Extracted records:
((

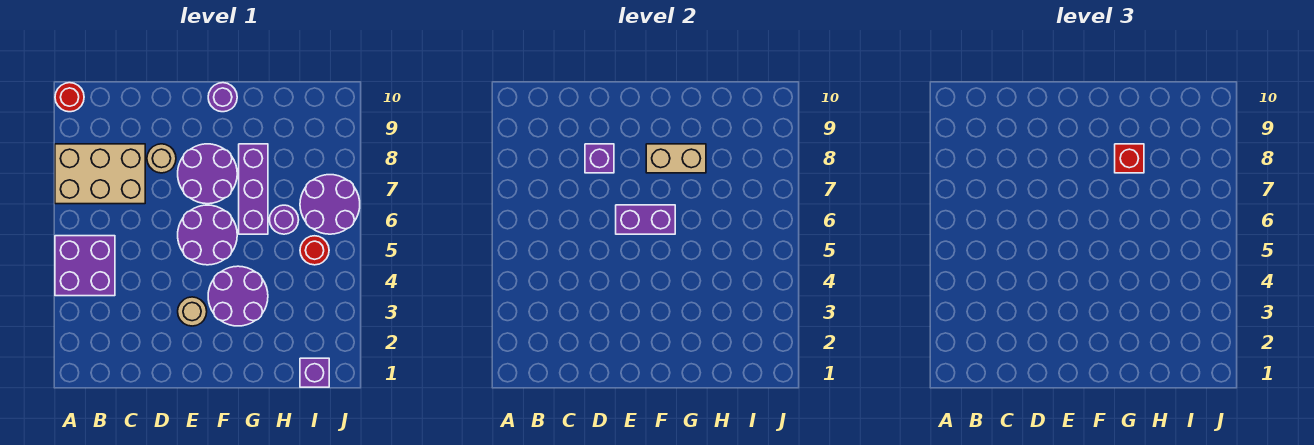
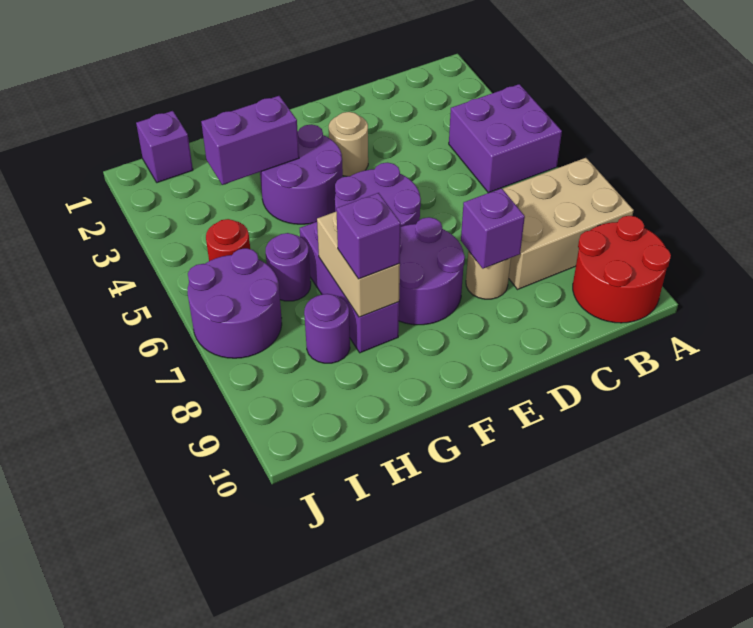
red 1x1 round brick [55,83,84,112] -> red 2x2 round brick [573,216,671,323]
purple 1x2 brick [616,205,675,234] -> purple 1x2 brick moved to [201,96,299,185]
tan 1x2 brick [646,144,706,173] -> tan 1x2 brick turned to [317,211,400,317]
purple 1x1 round brick [208,83,237,112] -> purple 1x1 round brick moved to [304,294,350,363]
red 1x1 brick [1115,144,1144,173] -> purple 1x1 brick [336,193,401,279]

))

**WORK ORDER**
Please retype the data exactly, but do not carry over any picture.

**WRITTEN SOLUTION**
red 1x1 round brick [55,83,84,112] -> red 2x2 round brick [573,216,671,323]
purple 1x2 brick [616,205,675,234] -> purple 1x2 brick moved to [201,96,299,185]
tan 1x2 brick [646,144,706,173] -> tan 1x2 brick turned to [317,211,400,317]
purple 1x1 round brick [208,83,237,112] -> purple 1x1 round brick moved to [304,294,350,363]
red 1x1 brick [1115,144,1144,173] -> purple 1x1 brick [336,193,401,279]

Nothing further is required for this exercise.